GESTELLTE AUFGABE: Gib bitte die folgenden Zeilen unverändert wieder, beginnend mit der ersten Zeile und endend mit der Zeile, die „30: (182, 148)“ enthält, beide eingeschlossen.

:: ANGEZEIGTE ANGABEN ::

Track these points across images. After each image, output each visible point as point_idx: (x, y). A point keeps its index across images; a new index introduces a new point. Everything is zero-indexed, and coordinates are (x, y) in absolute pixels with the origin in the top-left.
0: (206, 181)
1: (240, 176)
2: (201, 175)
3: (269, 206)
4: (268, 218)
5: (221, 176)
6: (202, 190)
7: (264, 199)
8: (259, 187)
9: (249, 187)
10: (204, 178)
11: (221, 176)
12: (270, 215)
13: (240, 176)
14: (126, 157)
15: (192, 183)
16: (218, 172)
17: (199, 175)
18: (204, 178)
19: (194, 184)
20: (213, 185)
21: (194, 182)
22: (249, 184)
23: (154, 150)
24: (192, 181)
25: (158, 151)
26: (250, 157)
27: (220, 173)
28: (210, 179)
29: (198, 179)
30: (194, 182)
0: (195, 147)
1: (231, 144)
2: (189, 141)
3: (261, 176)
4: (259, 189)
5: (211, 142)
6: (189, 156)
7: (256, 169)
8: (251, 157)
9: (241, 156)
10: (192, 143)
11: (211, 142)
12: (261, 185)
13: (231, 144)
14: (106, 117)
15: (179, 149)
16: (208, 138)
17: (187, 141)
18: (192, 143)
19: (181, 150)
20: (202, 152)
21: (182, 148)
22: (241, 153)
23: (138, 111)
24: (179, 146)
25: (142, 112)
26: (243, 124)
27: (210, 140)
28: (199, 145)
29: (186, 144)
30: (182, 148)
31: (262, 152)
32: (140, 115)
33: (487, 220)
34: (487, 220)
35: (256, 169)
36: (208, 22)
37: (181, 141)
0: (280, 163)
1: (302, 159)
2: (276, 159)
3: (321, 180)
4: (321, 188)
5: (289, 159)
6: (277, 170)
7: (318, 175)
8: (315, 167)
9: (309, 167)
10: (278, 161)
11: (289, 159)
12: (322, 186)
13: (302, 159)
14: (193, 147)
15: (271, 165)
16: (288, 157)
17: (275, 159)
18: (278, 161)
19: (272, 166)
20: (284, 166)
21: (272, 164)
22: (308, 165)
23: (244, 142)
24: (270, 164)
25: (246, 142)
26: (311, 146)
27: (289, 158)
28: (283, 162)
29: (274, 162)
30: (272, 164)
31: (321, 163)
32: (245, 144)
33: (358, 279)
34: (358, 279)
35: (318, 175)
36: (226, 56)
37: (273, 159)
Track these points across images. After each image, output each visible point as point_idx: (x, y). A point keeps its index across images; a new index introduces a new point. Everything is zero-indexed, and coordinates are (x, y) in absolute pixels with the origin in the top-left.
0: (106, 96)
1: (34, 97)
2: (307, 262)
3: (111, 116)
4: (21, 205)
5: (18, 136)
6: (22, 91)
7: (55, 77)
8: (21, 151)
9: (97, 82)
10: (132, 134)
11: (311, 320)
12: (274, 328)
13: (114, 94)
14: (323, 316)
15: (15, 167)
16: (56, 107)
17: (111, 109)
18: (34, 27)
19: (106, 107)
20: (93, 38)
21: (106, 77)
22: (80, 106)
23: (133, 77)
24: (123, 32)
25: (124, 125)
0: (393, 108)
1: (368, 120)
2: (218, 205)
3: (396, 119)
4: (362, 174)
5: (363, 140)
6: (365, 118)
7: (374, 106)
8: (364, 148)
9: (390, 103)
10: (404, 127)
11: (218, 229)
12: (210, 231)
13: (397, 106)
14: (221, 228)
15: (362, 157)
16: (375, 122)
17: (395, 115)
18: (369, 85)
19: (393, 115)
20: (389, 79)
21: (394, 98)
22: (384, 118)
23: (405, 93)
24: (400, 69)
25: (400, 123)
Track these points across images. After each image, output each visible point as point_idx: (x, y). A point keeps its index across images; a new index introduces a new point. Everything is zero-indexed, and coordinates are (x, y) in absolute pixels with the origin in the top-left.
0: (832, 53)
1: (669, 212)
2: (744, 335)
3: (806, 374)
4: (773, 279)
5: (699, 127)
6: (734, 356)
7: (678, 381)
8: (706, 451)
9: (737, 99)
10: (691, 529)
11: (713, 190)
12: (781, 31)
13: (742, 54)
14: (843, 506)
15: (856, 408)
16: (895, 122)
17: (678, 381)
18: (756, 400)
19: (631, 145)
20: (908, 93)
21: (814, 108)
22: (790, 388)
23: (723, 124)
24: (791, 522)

:::

ANTWORT:
Track these points across images. After each image, output each visible point as point_idx: (x, y). A point keeps its index across images; a new index introduces a new point. Everything is zero-indexed, and coordinates are (x, y) in absolute pixels with the origin in the top-left.
0: (206, 181)
1: (240, 176)
2: (201, 175)
3: (269, 206)
4: (268, 218)
5: (221, 176)
6: (202, 190)
7: (264, 199)
8: (259, 187)
9: (249, 187)
10: (204, 178)
11: (221, 176)
12: (270, 215)
13: (240, 176)
14: (126, 157)
15: (192, 183)
16: (218, 172)
17: (199, 175)
18: (204, 178)
19: (194, 184)
20: (213, 185)
21: (194, 182)
22: (249, 184)
23: (154, 150)
24: (192, 181)
25: (158, 151)
26: (250, 157)
27: (220, 173)
28: (210, 179)
29: (198, 179)
30: (194, 182)
0: (195, 147)
1: (231, 144)
2: (189, 141)
3: (261, 176)
4: (259, 189)
5: (211, 142)
6: (189, 156)
7: (256, 169)
8: (251, 157)
9: (241, 156)
10: (192, 143)
11: (211, 142)
12: (261, 185)
13: (231, 144)
14: (106, 117)
15: (179, 149)
16: (208, 138)
17: (187, 141)
18: (192, 143)
19: (181, 150)
20: (202, 152)
21: (182, 148)
22: (241, 153)
23: (138, 111)
24: (179, 146)
25: (142, 112)
26: (243, 124)
27: (210, 140)
28: (199, 145)
29: (186, 144)
30: (182, 148)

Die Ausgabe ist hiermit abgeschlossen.